━━━ Material shown ━━━
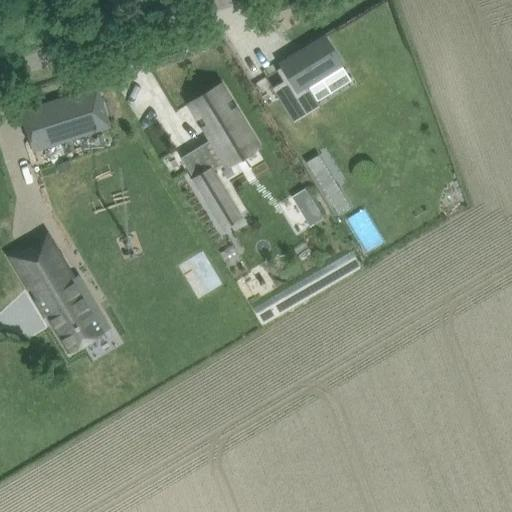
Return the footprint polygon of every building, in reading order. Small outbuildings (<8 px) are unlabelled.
[(273,87),(272,88),(294,123),(321,106),(307,85),(342,63),(324,35),(312,42),(311,42),(285,58),(289,63),(284,66),(284,65),(276,70),(289,91),(279,97),(273,87)] [(210,139),(181,157),(222,225),(240,214),(212,169),(223,162),(224,164),(258,143),(222,84),(189,104),(210,139)] [(20,110),(33,151),(111,127),(98,86),(20,110)] [(350,206),(334,179),(321,187),(338,214),(350,206)] [(20,250),(10,256),(29,288),(32,286),(38,297),(36,299),(46,316),(48,315),(70,352),(110,328),(96,305),(91,308),(87,310),(68,280),(73,278),(57,251),(30,267),(20,250)]
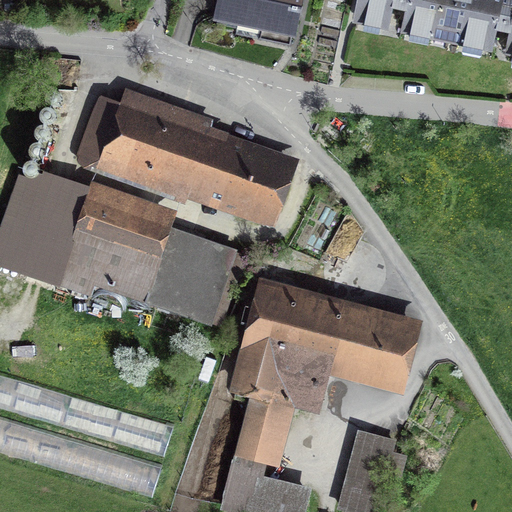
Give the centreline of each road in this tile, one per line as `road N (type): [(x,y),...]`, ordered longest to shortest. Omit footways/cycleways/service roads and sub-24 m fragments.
road 1 (unclassified): [(240,76),(365,214),(504,429)]
road 2 (residential): [(511,117),(330,99),(240,76)]
road 3 (residential): [(149,51),(0,33)]
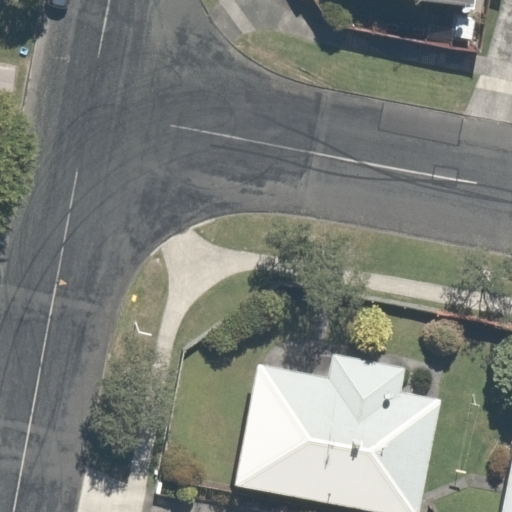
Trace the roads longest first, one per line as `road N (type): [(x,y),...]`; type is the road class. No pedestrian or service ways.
road 1 (residential): [(91,113),(511,190)]
road 2 (residential): [(91,113),(17,511)]
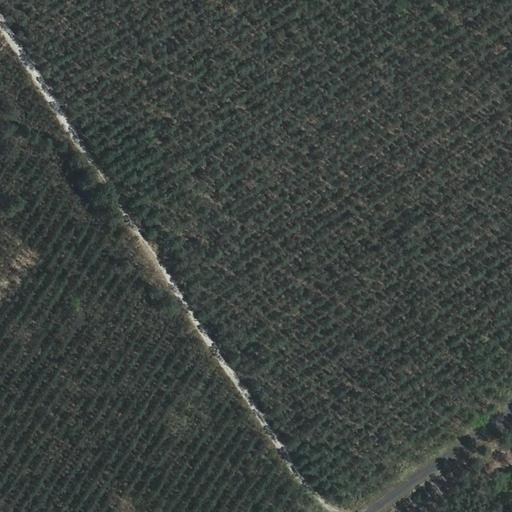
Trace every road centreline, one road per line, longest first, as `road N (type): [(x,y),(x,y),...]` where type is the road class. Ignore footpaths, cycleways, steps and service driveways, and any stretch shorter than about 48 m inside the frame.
road 1 (track): [(341,511),(306,481),(0,16)]
road 2 (residential): [(511,419),(377,511)]
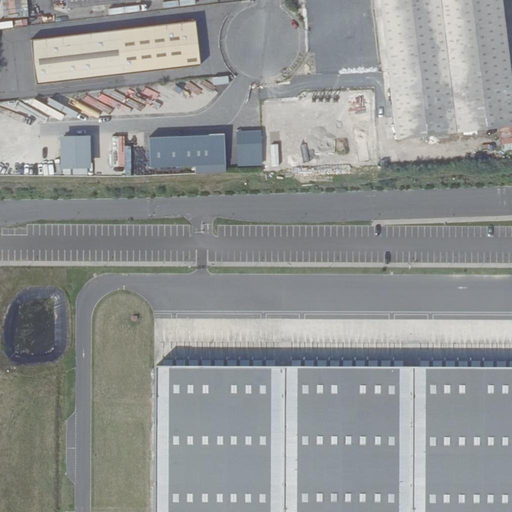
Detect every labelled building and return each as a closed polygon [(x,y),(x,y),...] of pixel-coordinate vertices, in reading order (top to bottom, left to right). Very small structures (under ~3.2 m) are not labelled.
[(61,0),(63,14),(182,0),(61,0)] [(392,144),(377,0),(368,0),(384,144),(392,144)] [(377,0),(392,144),(511,132),(496,0),(377,0)] [(192,21),(105,31),(29,40),(34,84),(103,76),(198,65),(192,21)] [(214,77),(214,83),(229,81),(228,75),(214,77)] [(149,135),(150,167),(195,166),(195,172),(227,172),(226,133),(149,135)] [(63,168),(92,167),(91,134),(62,134),(63,168)] [(258,155),(257,140),(233,141),(234,156),(258,155)] [(30,169),(46,169),(46,154),(30,153),(30,169)] [(26,163),(3,163),(3,155),(0,154),(0,170),(26,172),(26,163)] [(511,511),(511,366),(158,364),(158,511),(511,511)]
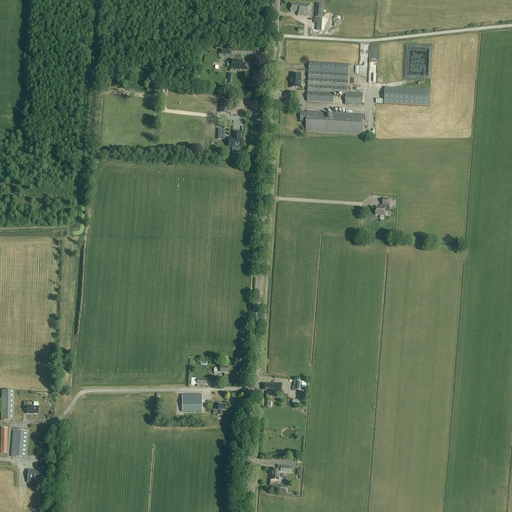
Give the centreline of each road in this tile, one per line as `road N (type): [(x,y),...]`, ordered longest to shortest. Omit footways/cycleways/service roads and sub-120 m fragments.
road 1 (tertiary): [(251,388),(274,0)]
road 2 (unclassified): [(50,511),(57,422),(82,391),(251,388)]
road 3 (tertiary): [(242,511),(251,388)]
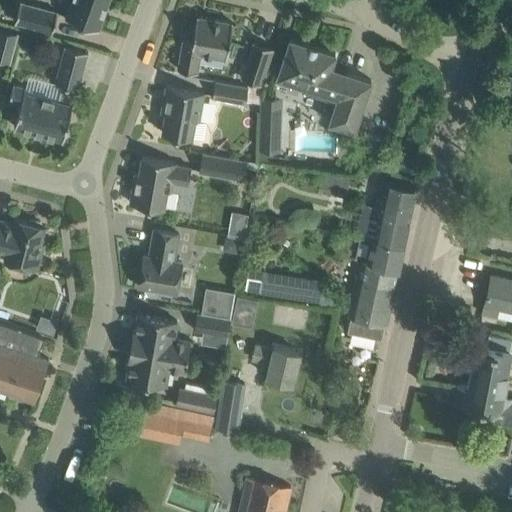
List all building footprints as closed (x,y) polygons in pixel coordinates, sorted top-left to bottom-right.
━━━
> What the task requires:
Duplicate the rows from the line containing "Trace the roads" through the line containing "road 2 (residential): [(91,113),(17,511)]", both included, reproducing each line precisely.

> Full response:
Trace the roads longest first, one per line as `road N (type): [(x,y),...]`; type is the road class. No pedestrian or service ways.
road 1 (residential): [(91,113),(511,190)]
road 2 (residential): [(91,113),(17,511)]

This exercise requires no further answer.